> TASK STATEMENT
Output the entries below exactly, from the first line to the line holding "MATRIX1 pin CS: RX -> D0", both included.

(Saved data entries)

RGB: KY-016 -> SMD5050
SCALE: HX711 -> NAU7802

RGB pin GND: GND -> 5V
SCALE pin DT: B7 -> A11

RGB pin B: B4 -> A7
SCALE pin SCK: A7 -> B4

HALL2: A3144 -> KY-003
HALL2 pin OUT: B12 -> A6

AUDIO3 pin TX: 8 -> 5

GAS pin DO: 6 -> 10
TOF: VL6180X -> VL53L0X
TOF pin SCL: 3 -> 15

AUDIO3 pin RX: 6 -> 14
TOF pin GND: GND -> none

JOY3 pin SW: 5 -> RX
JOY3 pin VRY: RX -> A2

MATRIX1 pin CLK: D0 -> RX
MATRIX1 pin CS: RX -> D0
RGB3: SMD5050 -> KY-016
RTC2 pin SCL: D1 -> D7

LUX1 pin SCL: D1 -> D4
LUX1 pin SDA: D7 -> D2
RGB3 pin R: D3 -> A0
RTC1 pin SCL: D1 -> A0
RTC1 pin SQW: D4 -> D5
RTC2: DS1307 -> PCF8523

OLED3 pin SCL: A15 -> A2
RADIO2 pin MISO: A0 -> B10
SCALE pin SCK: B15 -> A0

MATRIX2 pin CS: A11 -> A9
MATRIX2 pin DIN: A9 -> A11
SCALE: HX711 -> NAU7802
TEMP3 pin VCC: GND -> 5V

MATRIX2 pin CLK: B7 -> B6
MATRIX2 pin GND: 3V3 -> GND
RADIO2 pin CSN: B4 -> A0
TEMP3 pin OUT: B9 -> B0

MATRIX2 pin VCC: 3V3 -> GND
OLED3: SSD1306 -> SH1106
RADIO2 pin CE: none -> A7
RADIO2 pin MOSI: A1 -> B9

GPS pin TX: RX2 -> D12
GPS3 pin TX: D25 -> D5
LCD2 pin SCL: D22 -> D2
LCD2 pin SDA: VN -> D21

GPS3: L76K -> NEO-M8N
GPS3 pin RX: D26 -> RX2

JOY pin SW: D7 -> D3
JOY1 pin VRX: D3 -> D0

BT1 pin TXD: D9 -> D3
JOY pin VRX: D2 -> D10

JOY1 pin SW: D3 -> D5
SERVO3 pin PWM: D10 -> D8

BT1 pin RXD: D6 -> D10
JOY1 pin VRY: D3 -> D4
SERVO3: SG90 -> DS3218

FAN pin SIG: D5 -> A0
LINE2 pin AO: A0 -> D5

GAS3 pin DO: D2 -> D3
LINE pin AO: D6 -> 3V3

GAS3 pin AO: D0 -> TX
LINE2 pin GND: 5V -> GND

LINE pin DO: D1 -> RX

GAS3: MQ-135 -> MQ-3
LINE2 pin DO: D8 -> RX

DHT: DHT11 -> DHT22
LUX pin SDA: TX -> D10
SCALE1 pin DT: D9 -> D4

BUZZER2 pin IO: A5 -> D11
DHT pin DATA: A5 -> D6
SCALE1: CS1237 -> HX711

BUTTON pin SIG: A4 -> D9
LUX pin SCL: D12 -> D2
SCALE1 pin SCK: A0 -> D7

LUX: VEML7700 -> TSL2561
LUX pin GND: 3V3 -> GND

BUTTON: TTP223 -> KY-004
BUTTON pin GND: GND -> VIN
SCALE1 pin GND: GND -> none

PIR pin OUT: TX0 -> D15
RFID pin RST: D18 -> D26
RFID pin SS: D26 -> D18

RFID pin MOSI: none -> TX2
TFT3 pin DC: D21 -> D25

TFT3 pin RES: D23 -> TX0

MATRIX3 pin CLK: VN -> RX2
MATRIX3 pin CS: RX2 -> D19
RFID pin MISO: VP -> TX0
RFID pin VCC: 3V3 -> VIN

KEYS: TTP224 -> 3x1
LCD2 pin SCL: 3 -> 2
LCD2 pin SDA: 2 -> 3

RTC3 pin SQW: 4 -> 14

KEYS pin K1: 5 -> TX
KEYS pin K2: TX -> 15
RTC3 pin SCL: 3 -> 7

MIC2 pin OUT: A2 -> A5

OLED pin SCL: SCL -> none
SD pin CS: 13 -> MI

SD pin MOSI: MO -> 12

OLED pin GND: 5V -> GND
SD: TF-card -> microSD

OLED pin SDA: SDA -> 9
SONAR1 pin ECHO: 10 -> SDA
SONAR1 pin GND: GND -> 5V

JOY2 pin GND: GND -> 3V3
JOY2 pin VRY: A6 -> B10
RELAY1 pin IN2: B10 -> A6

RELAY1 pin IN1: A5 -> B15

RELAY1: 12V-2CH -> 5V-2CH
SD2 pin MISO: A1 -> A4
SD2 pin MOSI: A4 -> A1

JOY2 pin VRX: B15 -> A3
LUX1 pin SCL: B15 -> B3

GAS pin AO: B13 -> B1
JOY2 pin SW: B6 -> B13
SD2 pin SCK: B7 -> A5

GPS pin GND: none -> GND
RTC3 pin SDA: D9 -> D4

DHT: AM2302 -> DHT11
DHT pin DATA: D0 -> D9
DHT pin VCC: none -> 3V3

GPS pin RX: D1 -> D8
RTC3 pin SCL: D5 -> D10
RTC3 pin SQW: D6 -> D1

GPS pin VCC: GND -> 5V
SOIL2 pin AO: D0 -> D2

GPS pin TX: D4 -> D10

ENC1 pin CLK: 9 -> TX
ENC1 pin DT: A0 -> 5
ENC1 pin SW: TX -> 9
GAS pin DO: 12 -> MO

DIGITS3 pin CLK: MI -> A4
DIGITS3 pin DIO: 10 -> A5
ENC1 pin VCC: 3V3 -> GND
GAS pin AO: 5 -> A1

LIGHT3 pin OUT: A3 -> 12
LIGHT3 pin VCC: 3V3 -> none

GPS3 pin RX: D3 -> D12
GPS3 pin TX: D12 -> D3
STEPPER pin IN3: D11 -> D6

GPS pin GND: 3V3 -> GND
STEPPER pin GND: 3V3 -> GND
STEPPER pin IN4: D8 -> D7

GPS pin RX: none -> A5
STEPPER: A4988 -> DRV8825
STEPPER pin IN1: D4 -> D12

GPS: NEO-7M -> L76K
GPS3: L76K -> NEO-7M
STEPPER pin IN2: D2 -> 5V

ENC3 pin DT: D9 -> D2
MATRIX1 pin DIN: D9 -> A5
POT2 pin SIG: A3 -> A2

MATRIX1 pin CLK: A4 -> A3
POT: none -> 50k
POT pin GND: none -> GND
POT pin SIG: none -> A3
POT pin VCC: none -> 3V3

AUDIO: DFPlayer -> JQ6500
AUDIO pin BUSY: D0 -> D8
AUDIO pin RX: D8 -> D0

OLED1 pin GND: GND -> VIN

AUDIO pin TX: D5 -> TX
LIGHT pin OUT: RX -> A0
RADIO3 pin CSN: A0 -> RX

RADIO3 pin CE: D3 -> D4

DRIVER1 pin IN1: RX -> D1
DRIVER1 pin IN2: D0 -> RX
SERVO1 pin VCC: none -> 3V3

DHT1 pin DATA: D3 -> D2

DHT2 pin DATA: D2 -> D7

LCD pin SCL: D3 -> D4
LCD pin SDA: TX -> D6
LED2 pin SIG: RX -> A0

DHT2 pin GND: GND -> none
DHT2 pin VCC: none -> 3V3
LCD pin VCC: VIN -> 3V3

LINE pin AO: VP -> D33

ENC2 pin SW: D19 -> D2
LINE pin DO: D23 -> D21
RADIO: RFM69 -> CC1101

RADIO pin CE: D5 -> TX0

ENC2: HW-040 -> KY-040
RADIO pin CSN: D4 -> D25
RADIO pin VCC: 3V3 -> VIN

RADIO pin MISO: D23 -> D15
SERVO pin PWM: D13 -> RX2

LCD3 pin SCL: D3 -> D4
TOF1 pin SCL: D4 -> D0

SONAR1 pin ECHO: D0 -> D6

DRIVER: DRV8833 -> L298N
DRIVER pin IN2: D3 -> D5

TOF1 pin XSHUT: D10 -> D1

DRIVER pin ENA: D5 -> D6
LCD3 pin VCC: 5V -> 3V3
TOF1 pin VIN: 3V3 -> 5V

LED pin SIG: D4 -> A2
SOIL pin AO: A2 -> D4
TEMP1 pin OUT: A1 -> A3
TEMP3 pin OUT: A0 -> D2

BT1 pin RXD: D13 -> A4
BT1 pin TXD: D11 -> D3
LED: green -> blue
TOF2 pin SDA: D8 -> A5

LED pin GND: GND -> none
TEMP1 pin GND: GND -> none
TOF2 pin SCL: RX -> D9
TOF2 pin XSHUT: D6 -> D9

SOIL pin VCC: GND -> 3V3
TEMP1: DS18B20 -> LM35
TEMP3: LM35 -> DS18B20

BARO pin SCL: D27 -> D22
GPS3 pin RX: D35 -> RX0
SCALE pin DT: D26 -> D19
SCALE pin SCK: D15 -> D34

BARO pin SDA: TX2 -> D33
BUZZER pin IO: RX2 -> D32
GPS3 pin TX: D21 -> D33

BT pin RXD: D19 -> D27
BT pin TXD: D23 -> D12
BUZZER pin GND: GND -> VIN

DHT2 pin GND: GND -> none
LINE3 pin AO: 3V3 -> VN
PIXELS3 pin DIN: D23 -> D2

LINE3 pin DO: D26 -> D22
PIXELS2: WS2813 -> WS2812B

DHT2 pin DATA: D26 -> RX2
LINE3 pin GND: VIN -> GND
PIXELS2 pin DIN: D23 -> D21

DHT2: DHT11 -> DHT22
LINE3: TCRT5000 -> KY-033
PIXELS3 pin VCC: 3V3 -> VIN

> OUTPUT OF THE TASK
RGB: KY-016 -> SMD5050
SCALE: HX711 -> NAU7802

RGB pin GND: GND -> 5V
SCALE pin DT: B7 -> A11

RGB pin B: B4 -> A7
SCALE pin SCK: A7 -> B4

HALL2: A3144 -> KY-003
HALL2 pin OUT: B12 -> A6

AUDIO3 pin TX: 8 -> 5

GAS pin DO: 6 -> 10
TOF: VL6180X -> VL53L0X
TOF pin SCL: 3 -> 15

AUDIO3 pin RX: 6 -> 14
TOF pin GND: GND -> none

JOY3 pin SW: 5 -> RX
JOY3 pin VRY: RX -> A2

MATRIX1 pin CLK: D0 -> RX
MATRIX1 pin CS: RX -> D0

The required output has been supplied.